→ **DATA EXTRACTS**

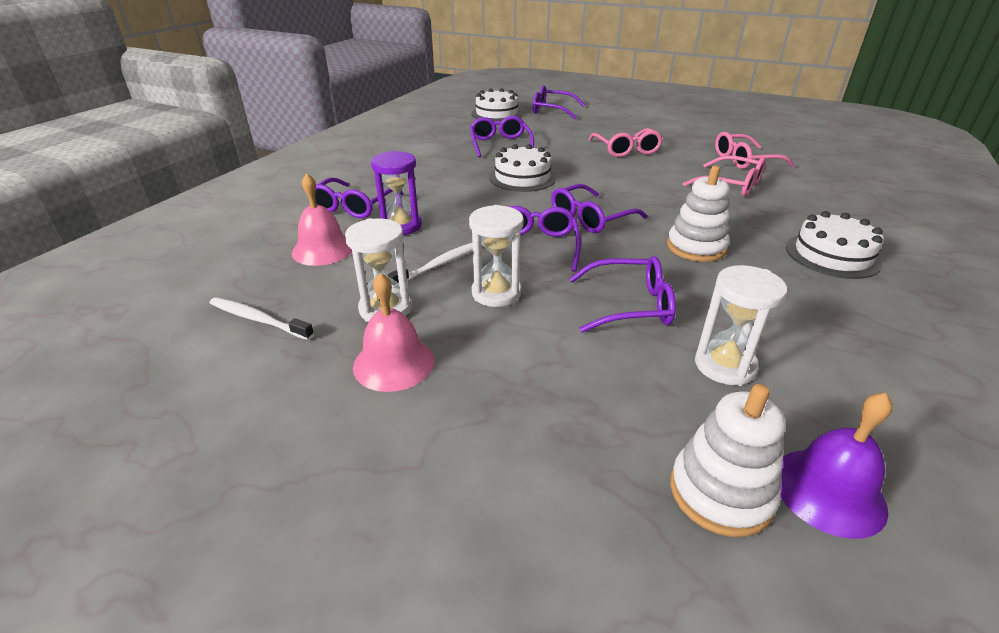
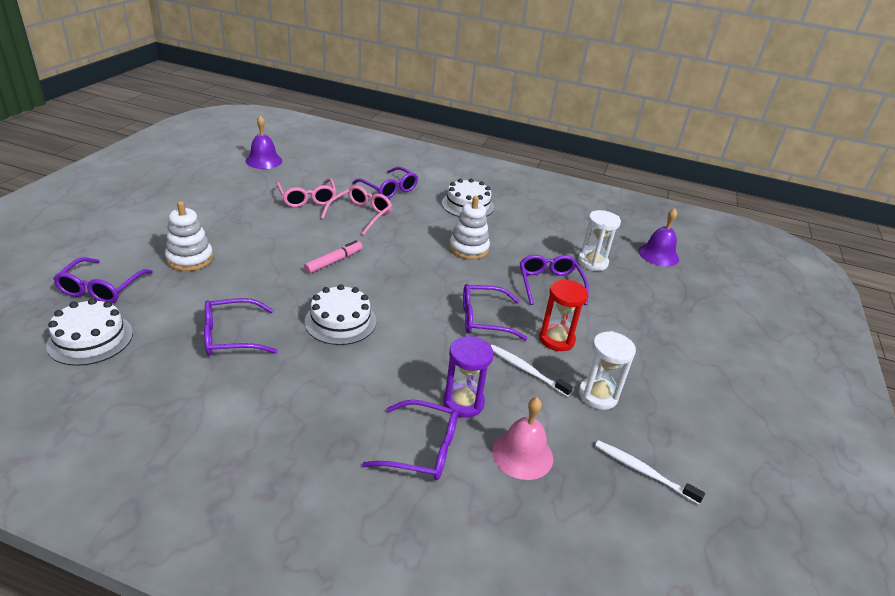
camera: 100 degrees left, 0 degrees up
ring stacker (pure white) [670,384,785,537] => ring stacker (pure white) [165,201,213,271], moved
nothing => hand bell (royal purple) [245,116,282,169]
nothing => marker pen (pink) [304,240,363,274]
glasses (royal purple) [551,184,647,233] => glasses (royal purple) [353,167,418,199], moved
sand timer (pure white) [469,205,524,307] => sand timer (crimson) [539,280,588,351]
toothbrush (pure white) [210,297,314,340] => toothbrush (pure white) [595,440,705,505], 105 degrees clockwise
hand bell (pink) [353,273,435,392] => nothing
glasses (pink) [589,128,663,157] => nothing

→ **WHAT TO WORK ON**
Among the lines above, which contain the word "glasses"? Copy every one.

→ **TASK SOLUTION**
glasses (royal purple) [551,184,647,233] => glasses (royal purple) [353,167,418,199], moved
glasses (pink) [589,128,663,157] => nothing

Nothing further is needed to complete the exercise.